• YOUR GOAL: Among the entries, which lines carry the string "bear"? Copy every one.

(Collection entries)
*** Block opens ***

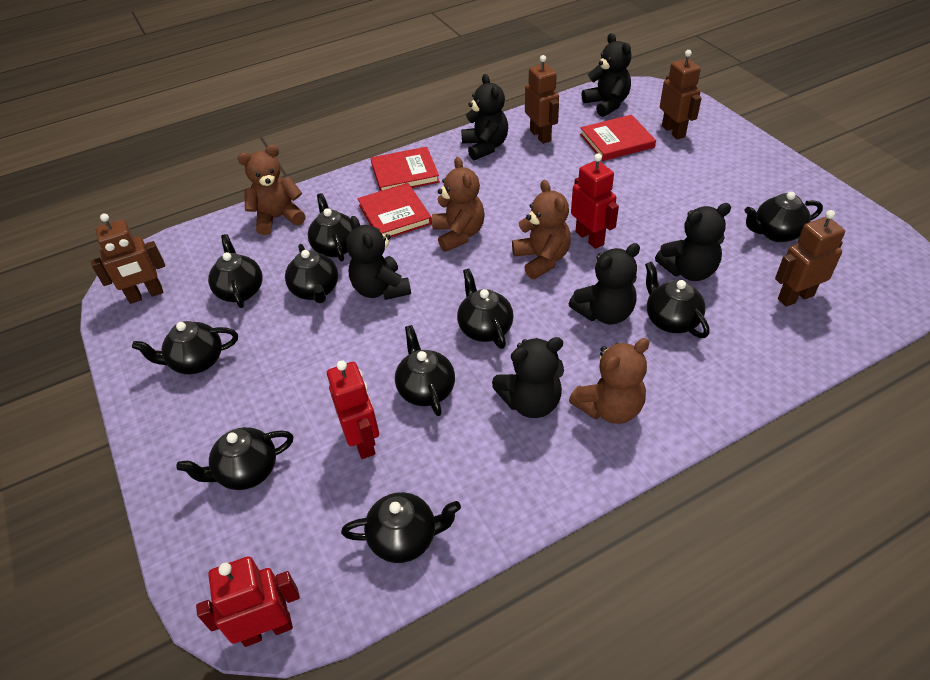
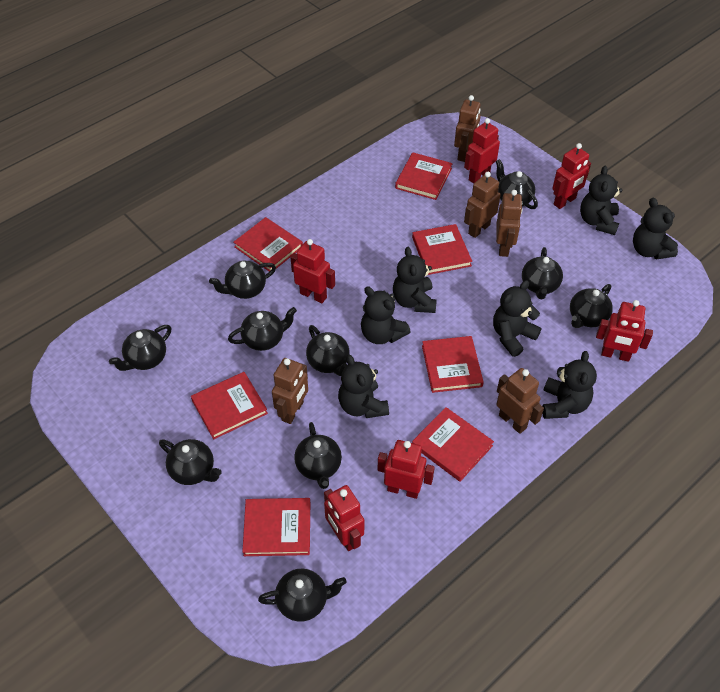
black teddy bear: 6 -> 7
brown robot: 4 -> 5
brown teddy bear: 4 -> 0
red book: 3 -> 7
red robot: 3 -> 6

*** Block closes ***

• REPLY:
black teddy bear: 6 -> 7
brown teddy bear: 4 -> 0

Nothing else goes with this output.